Records for this task
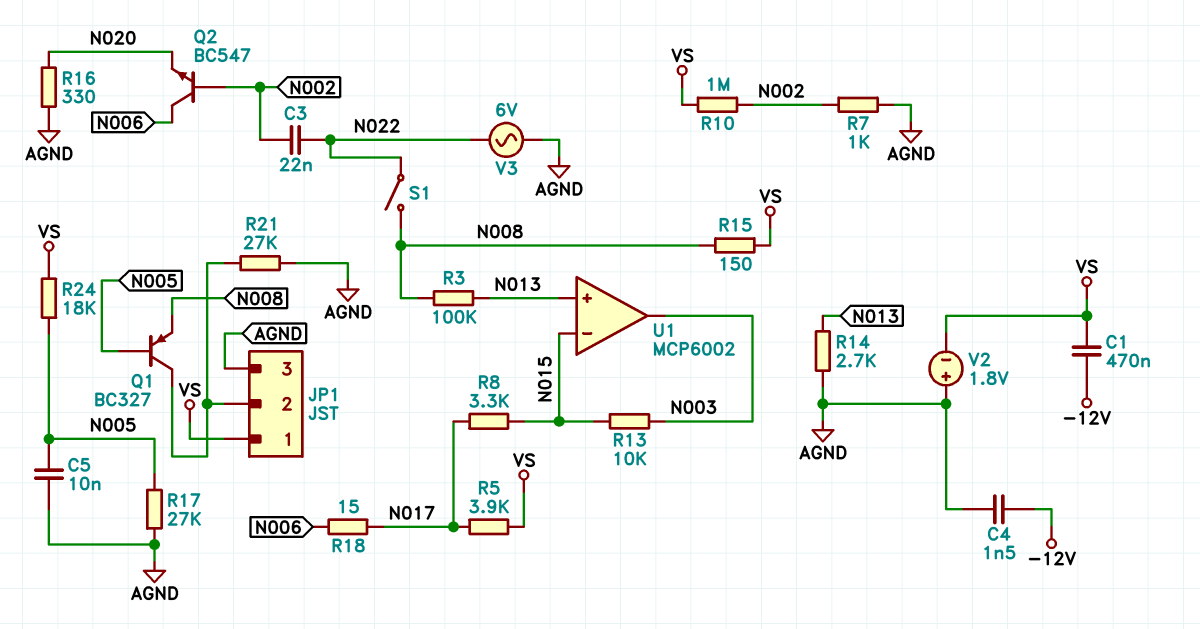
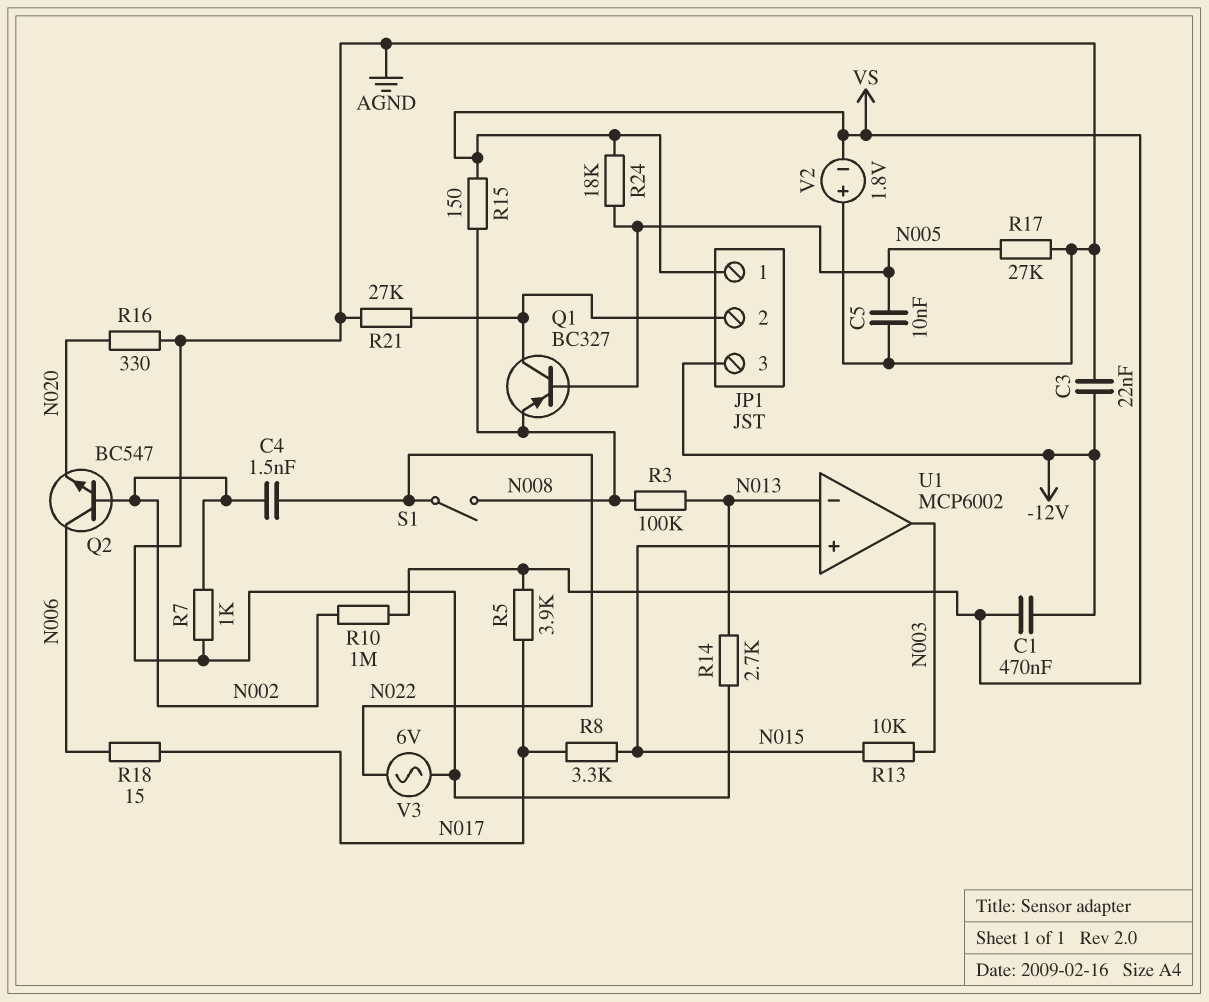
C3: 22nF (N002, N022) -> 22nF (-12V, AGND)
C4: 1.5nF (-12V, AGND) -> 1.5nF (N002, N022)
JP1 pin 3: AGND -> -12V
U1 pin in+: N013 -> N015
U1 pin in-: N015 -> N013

==

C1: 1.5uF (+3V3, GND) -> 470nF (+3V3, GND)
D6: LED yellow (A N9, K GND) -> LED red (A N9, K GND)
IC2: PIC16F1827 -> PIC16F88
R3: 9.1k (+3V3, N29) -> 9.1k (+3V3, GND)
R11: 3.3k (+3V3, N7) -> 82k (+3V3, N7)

--

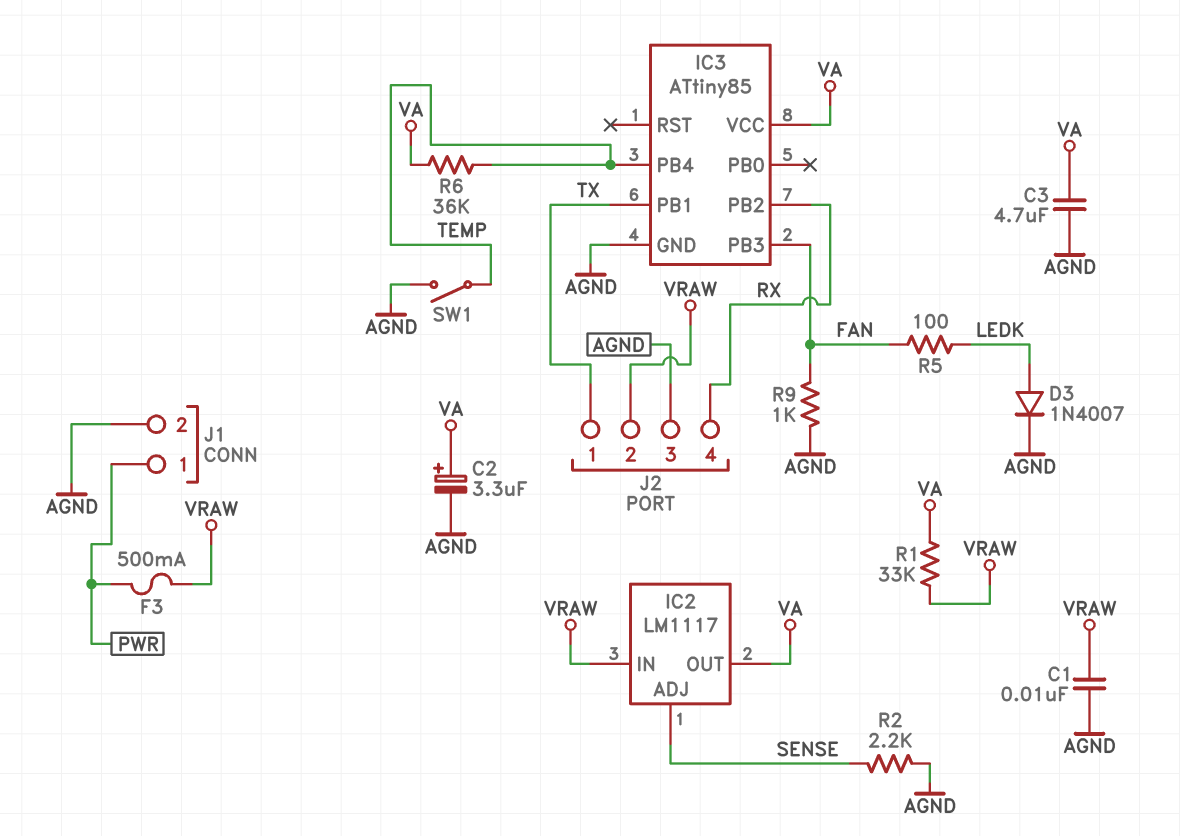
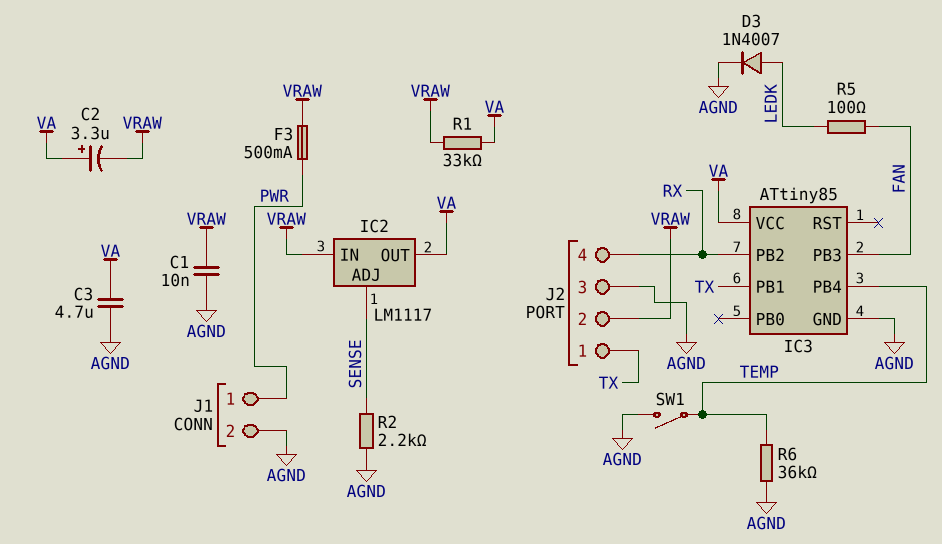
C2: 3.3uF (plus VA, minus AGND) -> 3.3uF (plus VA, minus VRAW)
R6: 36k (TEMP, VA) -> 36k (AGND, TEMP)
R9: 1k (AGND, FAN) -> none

Description of the task
Set down, from the entries above, exactly the lines from the one with "JP1 pin 3: AGND -> -12V" up to and including the one with "U1 pin in-: N015 -> N013", and no other lines.

Response to the exercise
JP1 pin 3: AGND -> -12V
U1 pin in+: N013 -> N015
U1 pin in-: N015 -> N013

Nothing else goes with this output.